# Work item:
Skip the pictures. Give all the data again exactly.

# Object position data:
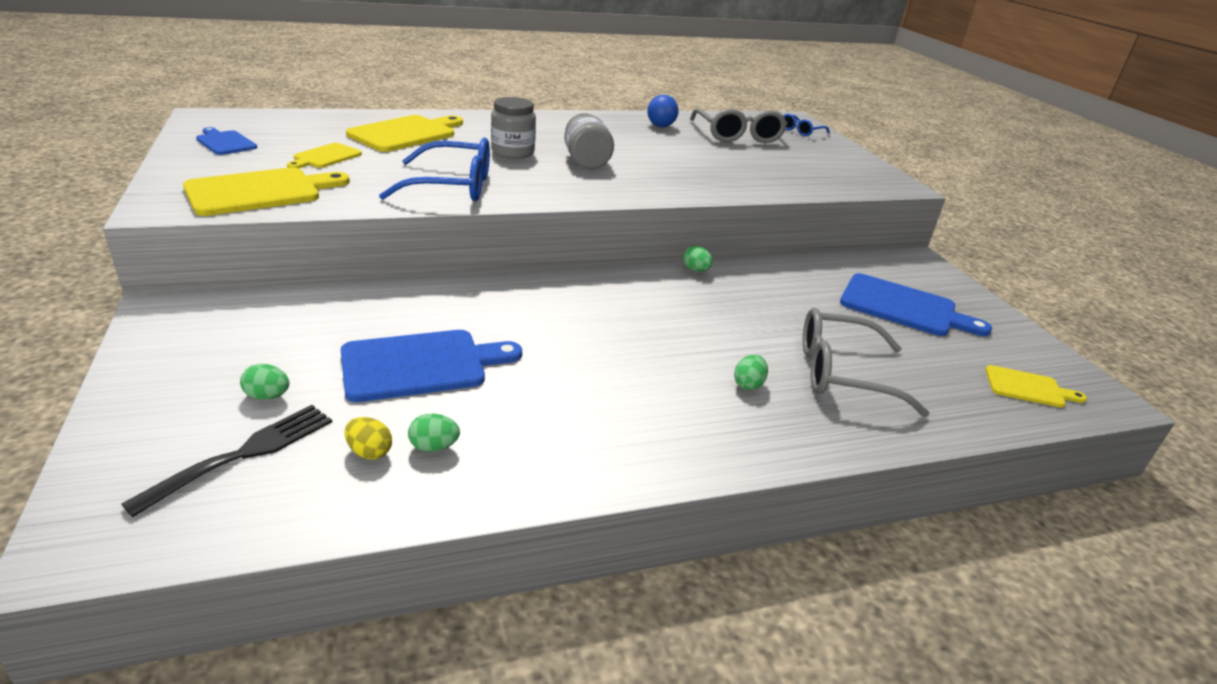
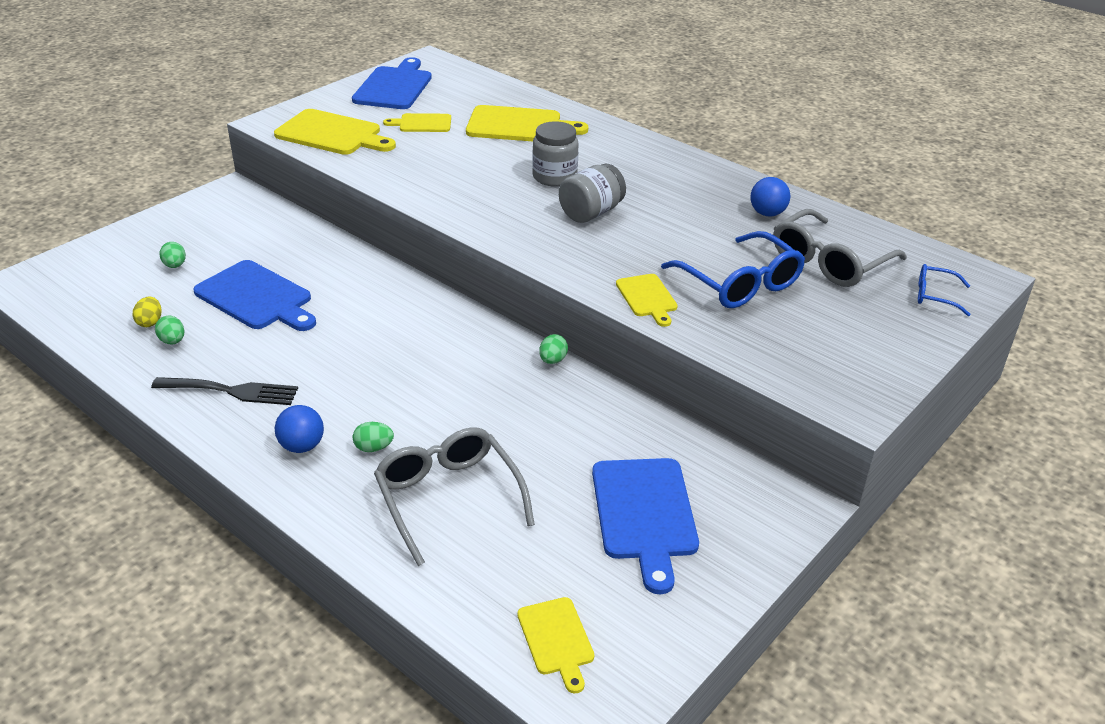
camera: 60 degrees right, 5 degrees up
(225, 142) = (394, 87): blue cutting board -> blue cutting board, size x1.78
(244, 454) = (118, 286): black fork -> black fork (232, 391)
(452, 186) = (441, 184): blue glasses -> blue glasses (740, 283)
(715, 422) = (302, 446): none -> blue ball
(726, 187) = (647, 298): none -> yellow cutting board

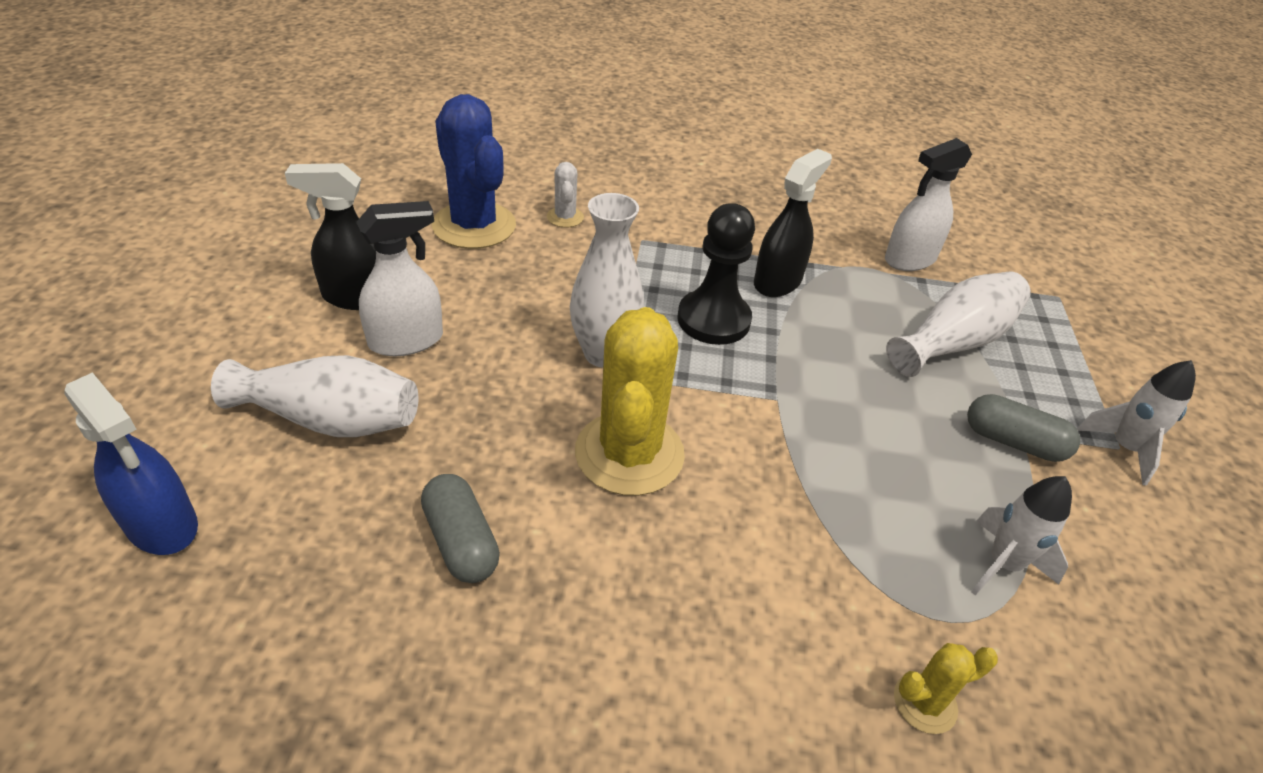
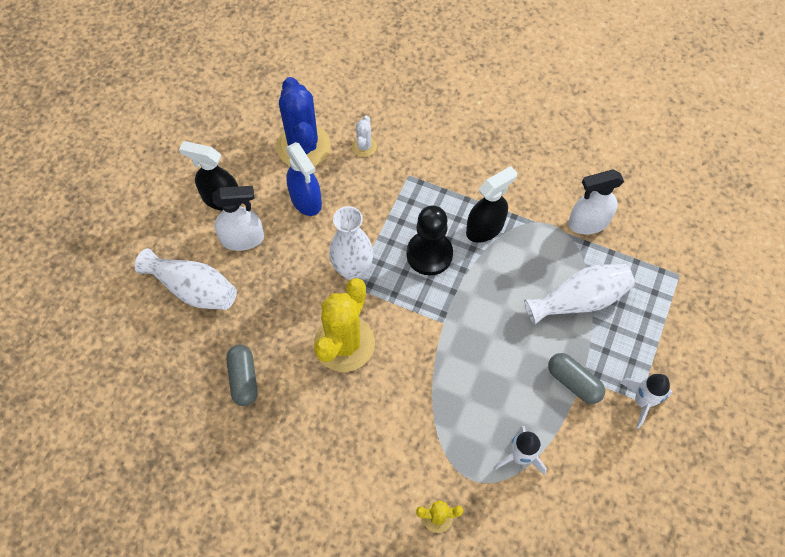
camera: 20 degrees right, 20 degrees up
(162, 525) = (108, 338): blue spray bottle -> blue spray bottle (306, 200)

# Solution below:
camera: 60 degrees right, 5 degrees up
(225, 142) = (394, 87): blue cutting board -> blue cutting board, size x1.78
(244, 454) = (118, 286): black fork -> black fork (232, 391)
(452, 186) = (441, 184): blue glasses -> blue glasses (740, 283)
(715, 422) = (302, 446): none -> blue ball
(726, 187) = (647, 298): none -> yellow cutting board

camera: 20 degrees right, 20 degrees up
(162, 525) = (108, 338): blue spray bottle -> blue spray bottle (306, 200)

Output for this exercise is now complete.